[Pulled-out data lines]
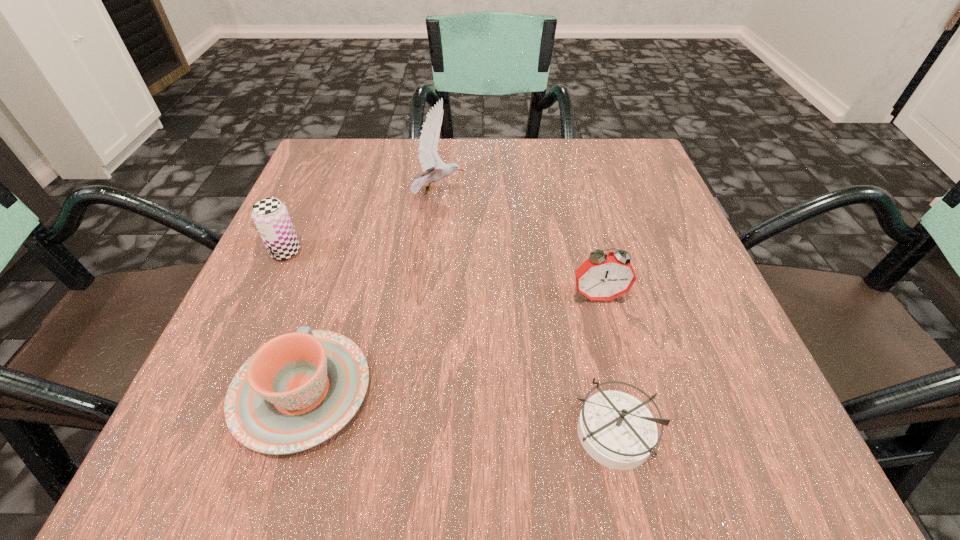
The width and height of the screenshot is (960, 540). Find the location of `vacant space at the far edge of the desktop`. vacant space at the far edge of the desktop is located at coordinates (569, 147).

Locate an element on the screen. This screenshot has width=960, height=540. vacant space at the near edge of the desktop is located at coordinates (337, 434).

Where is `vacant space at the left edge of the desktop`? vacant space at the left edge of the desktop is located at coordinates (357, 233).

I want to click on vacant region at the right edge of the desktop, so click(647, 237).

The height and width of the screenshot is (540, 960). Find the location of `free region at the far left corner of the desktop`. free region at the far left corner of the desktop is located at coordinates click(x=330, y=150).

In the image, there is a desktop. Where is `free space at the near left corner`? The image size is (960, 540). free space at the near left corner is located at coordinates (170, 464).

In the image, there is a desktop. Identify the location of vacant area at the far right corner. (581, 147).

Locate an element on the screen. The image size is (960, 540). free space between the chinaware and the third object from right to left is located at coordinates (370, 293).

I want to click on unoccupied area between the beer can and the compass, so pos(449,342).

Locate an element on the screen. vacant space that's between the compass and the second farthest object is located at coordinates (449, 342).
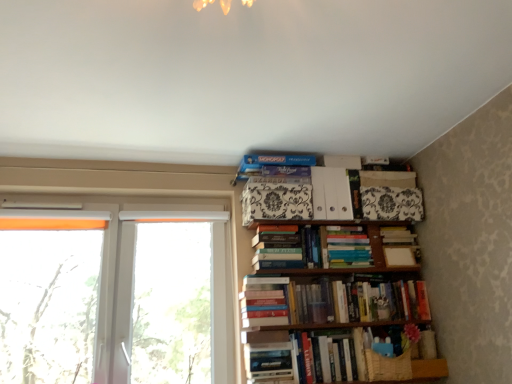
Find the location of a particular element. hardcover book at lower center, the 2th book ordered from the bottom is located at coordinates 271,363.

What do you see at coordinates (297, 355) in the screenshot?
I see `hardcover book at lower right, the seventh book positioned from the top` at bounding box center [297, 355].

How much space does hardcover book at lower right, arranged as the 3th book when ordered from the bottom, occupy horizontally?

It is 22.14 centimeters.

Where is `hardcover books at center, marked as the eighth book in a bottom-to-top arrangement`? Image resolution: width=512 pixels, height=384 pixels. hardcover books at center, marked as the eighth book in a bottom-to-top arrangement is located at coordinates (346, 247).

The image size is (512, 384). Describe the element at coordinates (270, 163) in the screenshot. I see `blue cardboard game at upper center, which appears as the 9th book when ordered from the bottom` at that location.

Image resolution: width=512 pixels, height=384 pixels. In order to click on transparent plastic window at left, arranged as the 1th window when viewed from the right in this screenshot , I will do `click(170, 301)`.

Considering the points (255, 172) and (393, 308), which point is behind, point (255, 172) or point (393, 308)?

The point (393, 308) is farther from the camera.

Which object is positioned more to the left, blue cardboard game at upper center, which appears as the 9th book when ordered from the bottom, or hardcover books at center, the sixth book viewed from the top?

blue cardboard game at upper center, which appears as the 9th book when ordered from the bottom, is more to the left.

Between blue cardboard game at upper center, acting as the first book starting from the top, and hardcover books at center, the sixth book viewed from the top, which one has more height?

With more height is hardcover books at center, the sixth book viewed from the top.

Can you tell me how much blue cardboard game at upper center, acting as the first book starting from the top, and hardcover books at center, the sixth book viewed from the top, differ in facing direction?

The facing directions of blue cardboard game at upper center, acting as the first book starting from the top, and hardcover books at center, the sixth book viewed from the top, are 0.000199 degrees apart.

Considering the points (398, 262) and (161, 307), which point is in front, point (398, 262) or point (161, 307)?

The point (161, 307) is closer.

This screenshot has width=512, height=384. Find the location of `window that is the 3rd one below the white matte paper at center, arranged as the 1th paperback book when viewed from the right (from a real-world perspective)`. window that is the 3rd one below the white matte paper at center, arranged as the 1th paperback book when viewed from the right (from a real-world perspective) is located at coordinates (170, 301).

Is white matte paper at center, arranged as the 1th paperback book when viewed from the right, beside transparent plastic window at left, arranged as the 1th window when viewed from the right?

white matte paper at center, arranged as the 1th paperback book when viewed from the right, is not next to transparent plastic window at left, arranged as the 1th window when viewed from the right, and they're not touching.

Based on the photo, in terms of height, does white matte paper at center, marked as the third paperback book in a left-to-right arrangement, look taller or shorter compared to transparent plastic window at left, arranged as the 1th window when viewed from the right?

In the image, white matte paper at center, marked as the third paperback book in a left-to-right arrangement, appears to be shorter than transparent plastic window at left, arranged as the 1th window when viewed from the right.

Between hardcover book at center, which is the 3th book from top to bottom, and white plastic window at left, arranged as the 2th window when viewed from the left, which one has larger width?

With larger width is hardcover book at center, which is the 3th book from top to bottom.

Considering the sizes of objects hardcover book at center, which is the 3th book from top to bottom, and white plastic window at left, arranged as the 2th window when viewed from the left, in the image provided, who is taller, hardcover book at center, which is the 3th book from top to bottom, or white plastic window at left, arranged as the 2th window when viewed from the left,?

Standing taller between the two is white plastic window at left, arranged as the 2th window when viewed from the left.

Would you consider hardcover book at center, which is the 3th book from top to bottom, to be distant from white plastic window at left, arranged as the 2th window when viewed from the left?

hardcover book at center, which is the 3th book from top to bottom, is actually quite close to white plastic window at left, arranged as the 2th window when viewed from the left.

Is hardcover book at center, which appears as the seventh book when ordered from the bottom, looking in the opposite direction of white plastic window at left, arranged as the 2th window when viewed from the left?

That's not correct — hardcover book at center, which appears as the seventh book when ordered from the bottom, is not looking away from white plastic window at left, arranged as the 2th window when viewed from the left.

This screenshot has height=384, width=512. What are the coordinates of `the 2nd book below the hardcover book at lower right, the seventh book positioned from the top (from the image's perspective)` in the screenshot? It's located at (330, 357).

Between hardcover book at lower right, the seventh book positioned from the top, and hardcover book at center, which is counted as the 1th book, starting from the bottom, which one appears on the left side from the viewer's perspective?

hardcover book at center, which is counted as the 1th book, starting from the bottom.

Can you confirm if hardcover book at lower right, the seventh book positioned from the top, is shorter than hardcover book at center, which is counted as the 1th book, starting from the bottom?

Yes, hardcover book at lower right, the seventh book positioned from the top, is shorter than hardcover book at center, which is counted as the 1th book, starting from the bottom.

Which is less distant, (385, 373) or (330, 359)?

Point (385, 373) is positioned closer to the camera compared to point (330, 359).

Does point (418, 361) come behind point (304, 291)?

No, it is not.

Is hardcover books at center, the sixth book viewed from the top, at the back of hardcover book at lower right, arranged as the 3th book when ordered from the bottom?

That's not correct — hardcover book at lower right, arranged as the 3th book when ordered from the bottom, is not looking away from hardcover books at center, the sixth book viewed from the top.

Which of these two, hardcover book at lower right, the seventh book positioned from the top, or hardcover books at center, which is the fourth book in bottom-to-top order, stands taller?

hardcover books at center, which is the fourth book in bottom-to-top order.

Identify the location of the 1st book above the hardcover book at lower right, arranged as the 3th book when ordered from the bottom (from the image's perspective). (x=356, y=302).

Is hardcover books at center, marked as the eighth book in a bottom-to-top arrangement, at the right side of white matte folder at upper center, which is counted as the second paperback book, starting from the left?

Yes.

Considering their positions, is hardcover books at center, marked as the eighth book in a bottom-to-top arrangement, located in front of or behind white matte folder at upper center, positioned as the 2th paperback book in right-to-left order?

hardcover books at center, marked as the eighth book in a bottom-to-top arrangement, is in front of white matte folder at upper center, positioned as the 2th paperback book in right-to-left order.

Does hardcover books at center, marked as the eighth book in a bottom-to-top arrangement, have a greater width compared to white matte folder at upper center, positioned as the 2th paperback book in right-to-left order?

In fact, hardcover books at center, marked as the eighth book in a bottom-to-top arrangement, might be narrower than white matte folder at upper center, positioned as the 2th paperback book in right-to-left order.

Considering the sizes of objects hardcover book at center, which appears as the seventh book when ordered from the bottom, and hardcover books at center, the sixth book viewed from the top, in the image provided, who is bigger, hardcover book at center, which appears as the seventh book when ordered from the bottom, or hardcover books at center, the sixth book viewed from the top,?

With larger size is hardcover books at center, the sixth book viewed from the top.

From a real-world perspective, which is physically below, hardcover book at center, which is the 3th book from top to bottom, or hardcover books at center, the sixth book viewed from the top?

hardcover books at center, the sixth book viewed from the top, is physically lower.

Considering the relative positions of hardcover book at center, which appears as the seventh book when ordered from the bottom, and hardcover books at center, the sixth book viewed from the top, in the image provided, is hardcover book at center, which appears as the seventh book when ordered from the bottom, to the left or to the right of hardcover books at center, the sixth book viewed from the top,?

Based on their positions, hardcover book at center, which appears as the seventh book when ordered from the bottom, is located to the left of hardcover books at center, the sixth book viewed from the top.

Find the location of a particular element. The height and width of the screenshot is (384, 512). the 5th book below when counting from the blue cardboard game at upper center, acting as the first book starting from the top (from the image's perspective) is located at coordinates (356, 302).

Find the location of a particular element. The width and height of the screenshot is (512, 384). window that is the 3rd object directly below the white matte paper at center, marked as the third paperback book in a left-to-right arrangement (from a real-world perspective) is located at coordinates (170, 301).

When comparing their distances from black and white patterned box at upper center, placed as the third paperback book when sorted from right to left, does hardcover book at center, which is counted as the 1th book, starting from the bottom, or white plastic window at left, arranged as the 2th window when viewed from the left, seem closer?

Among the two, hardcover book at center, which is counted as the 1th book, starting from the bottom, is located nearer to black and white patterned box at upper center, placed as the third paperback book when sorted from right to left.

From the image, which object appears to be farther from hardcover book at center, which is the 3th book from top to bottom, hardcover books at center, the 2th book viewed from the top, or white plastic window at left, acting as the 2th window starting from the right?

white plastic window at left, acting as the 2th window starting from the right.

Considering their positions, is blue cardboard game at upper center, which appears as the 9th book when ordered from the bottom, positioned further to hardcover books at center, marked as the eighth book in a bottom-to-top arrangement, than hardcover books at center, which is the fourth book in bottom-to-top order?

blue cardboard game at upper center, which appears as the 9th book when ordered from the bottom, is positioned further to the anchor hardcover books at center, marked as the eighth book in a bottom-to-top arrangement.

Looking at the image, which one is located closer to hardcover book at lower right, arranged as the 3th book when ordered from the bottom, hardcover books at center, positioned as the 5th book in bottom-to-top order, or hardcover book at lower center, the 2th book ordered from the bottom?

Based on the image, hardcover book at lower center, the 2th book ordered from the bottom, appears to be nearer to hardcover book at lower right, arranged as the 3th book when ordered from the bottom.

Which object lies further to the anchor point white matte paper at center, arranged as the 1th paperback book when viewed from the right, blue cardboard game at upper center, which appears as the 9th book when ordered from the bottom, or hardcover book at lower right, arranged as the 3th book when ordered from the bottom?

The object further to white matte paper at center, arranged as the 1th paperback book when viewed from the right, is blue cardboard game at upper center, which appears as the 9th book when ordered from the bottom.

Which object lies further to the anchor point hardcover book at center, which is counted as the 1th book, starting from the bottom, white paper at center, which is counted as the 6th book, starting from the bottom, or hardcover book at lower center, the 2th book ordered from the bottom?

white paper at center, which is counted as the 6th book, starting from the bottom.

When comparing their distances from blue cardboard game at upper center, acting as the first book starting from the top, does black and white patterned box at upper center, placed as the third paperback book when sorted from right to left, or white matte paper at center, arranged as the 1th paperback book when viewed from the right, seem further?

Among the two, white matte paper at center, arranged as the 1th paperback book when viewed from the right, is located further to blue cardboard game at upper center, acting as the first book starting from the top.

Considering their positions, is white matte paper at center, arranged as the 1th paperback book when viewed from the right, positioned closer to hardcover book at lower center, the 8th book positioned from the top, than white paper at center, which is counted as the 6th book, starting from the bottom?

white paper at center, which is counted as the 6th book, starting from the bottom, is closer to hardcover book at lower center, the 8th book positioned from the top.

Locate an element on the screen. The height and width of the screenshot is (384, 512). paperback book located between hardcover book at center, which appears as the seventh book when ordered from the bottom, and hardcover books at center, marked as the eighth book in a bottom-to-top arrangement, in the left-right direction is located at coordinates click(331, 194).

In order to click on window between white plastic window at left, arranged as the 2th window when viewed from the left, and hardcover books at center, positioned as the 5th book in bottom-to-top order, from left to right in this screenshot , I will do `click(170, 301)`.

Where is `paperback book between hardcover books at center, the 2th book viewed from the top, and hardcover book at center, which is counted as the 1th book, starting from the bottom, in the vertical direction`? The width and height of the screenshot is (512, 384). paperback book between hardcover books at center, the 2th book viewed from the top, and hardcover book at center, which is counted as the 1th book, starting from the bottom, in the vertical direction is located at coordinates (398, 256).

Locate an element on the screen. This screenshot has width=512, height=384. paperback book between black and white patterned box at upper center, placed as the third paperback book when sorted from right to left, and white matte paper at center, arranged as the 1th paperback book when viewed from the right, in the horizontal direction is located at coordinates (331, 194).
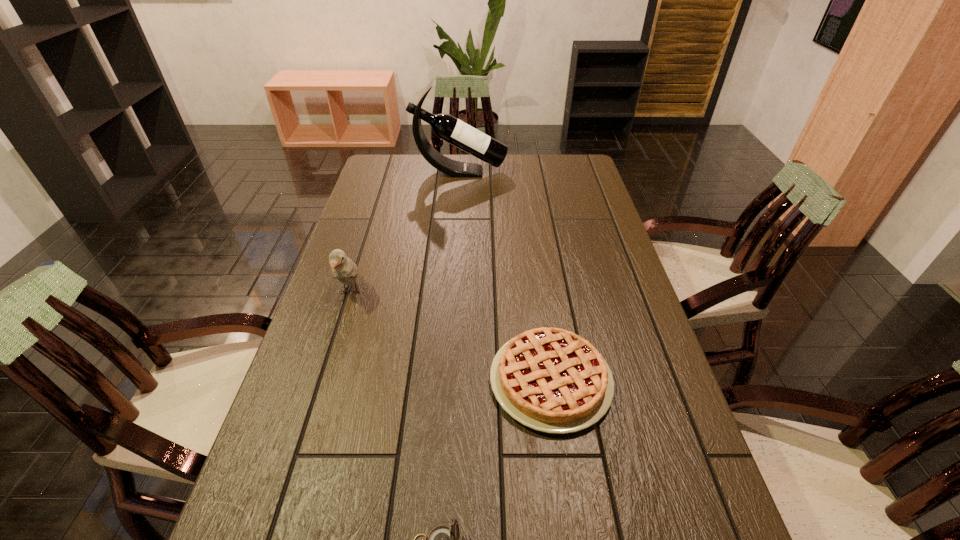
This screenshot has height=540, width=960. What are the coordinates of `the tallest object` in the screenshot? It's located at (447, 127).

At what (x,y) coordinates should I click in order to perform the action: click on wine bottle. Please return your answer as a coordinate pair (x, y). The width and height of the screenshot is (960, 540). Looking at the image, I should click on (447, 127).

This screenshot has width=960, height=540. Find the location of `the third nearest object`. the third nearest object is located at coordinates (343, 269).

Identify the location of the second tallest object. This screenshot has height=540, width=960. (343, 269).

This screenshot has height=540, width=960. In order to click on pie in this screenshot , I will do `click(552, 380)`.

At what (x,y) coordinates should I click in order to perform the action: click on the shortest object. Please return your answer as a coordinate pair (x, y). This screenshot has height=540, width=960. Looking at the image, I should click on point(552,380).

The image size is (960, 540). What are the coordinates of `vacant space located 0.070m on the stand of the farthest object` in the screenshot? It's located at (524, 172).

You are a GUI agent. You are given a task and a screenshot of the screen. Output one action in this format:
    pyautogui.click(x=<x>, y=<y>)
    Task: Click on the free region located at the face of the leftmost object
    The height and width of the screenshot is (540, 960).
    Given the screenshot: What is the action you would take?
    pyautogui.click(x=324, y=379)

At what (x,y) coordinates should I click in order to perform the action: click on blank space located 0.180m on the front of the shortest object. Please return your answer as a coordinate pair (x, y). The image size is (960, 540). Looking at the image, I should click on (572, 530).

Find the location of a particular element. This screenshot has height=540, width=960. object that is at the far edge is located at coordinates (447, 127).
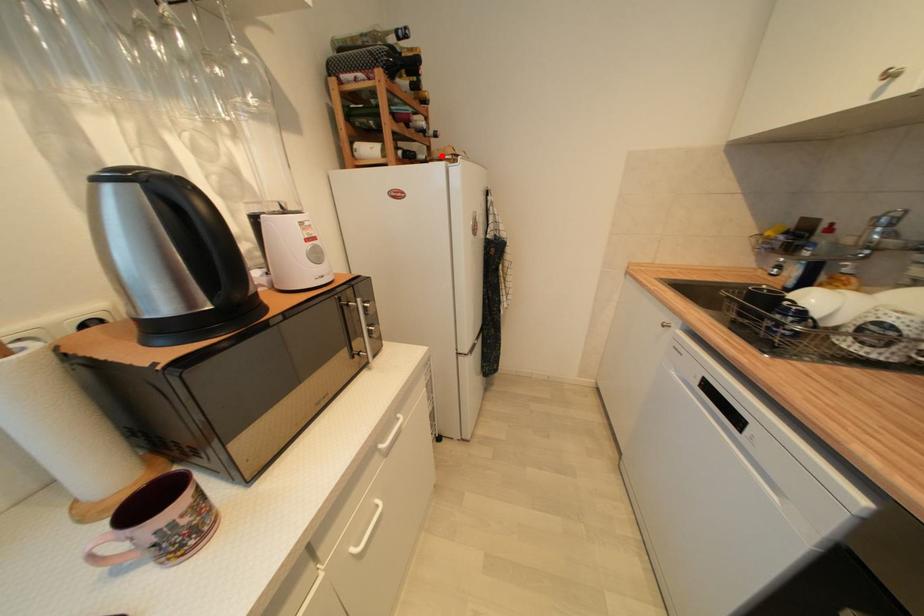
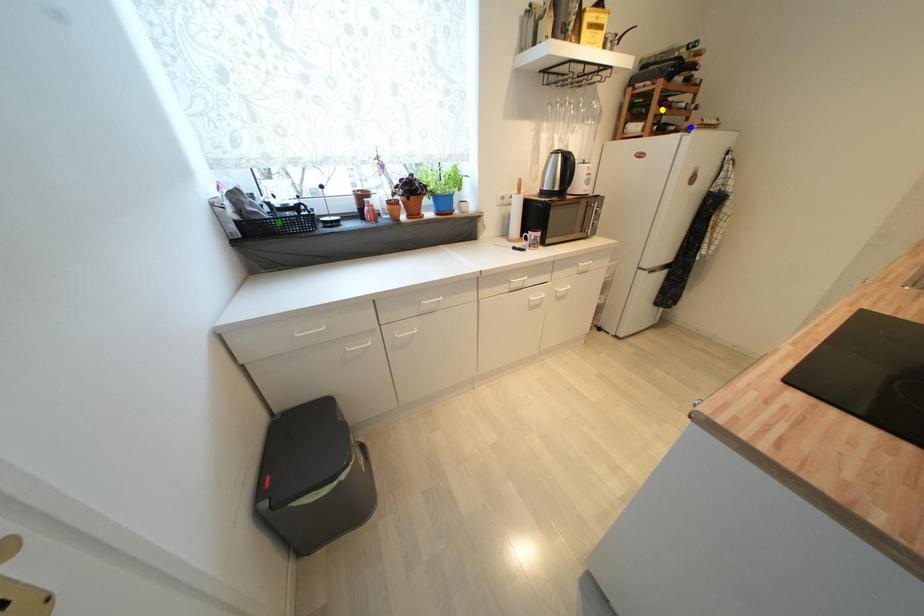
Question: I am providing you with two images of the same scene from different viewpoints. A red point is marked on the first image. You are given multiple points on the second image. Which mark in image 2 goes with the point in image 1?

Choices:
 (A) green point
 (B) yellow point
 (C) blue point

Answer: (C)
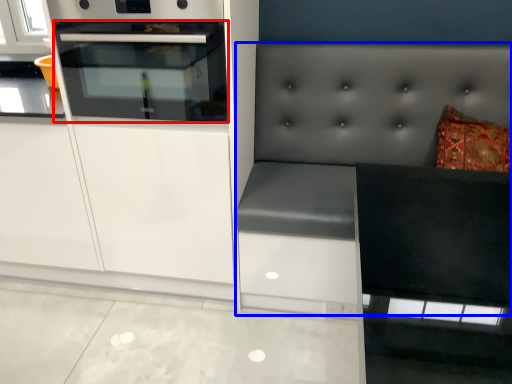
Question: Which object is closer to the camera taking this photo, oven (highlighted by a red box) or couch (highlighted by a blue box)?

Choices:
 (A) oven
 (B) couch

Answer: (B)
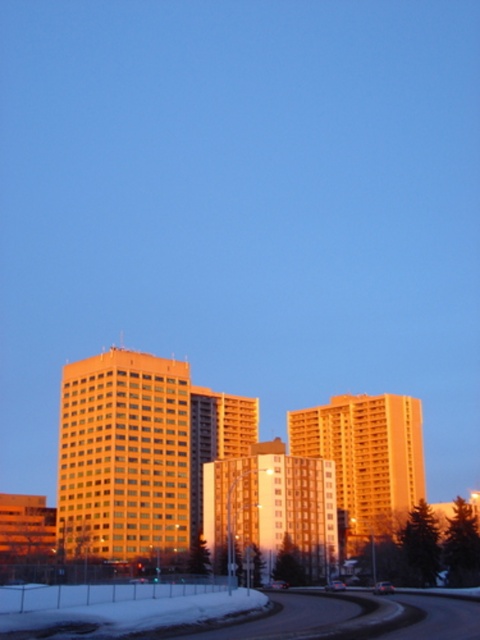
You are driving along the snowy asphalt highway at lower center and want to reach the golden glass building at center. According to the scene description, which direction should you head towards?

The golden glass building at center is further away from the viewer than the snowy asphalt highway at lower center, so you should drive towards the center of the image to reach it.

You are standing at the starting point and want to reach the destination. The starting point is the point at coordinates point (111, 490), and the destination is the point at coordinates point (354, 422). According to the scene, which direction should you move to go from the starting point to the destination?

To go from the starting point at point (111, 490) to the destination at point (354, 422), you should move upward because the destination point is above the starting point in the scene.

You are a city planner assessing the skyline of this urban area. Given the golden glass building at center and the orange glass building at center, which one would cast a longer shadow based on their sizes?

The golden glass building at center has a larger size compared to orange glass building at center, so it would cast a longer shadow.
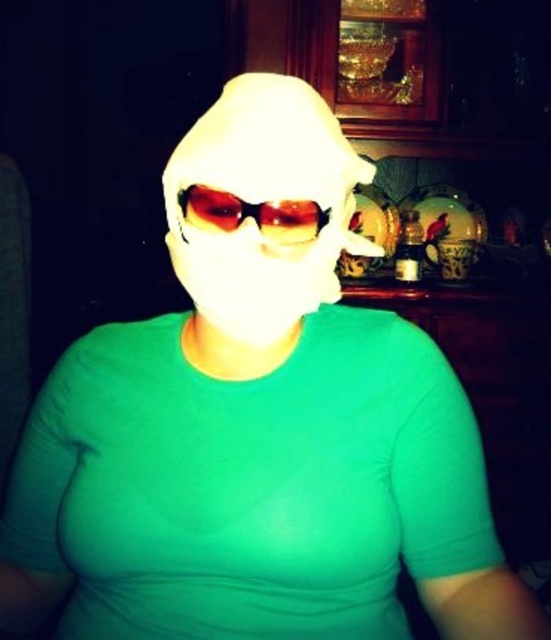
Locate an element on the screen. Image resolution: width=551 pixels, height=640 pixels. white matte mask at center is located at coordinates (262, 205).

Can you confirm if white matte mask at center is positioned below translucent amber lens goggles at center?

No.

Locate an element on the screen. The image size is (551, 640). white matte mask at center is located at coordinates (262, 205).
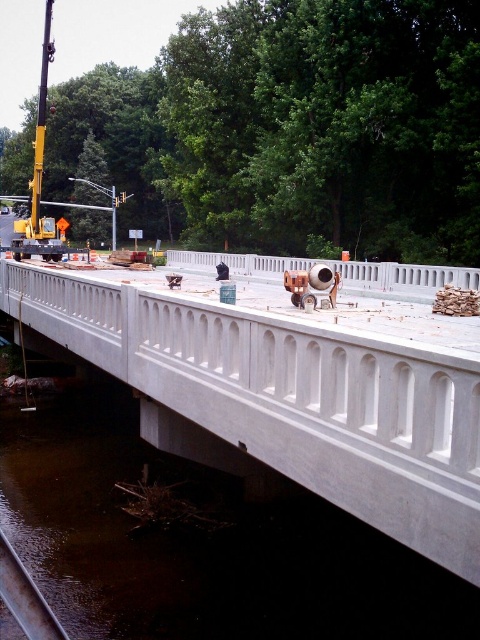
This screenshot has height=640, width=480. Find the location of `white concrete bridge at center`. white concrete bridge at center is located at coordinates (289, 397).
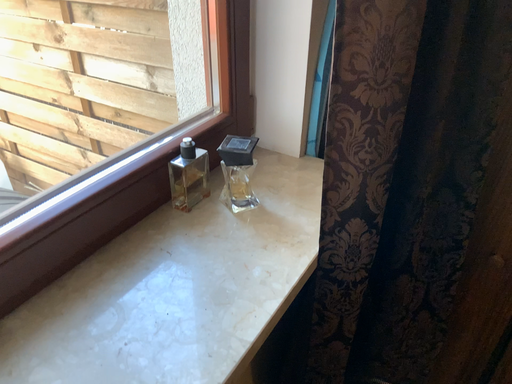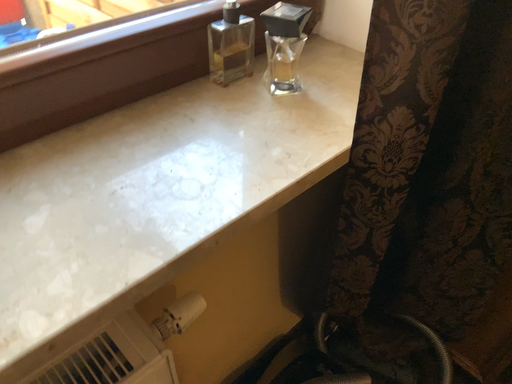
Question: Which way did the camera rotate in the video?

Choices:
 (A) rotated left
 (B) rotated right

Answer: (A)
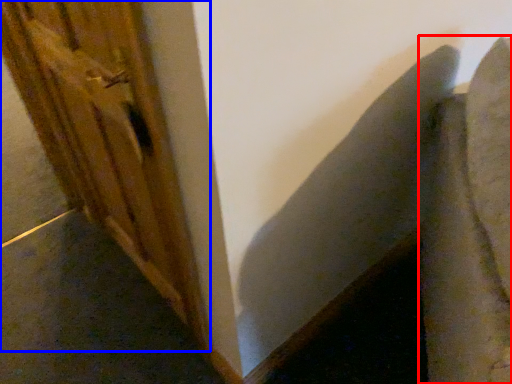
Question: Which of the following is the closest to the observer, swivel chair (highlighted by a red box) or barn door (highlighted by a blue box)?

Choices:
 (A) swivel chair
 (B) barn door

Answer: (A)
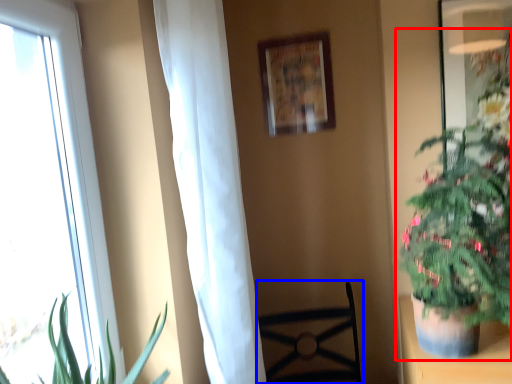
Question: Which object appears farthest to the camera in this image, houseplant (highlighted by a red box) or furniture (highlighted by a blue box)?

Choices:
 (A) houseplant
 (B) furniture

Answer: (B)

> [WHAT IS EXPECTED]:
Write out, word for word, the lines from the one containing "coordinates (331, 194)." through the one containing "on (447, 127).", including both of those lines. Leave the pictures out.

> [SOLUTION TO THE EXERCISE]:
Locate an element on the screen. This screenshot has width=512, height=384. paperback book between black and white patterned box at upper center, placed as the third paperback book when sorted from right to left, and white matte paper at center, arranged as the 1th paperback book when viewed from the right, in the horizontal direction is located at coordinates (331, 194).
This screenshot has height=540, width=960. What are the coordinates of `the tallest object` in the screenshot? It's located at (447, 127).

At what (x,y) coordinates should I click in order to perform the action: click on wine bottle. Please return your answer as a coordinate pair (x, y). The width and height of the screenshot is (960, 540). Looking at the image, I should click on (447, 127).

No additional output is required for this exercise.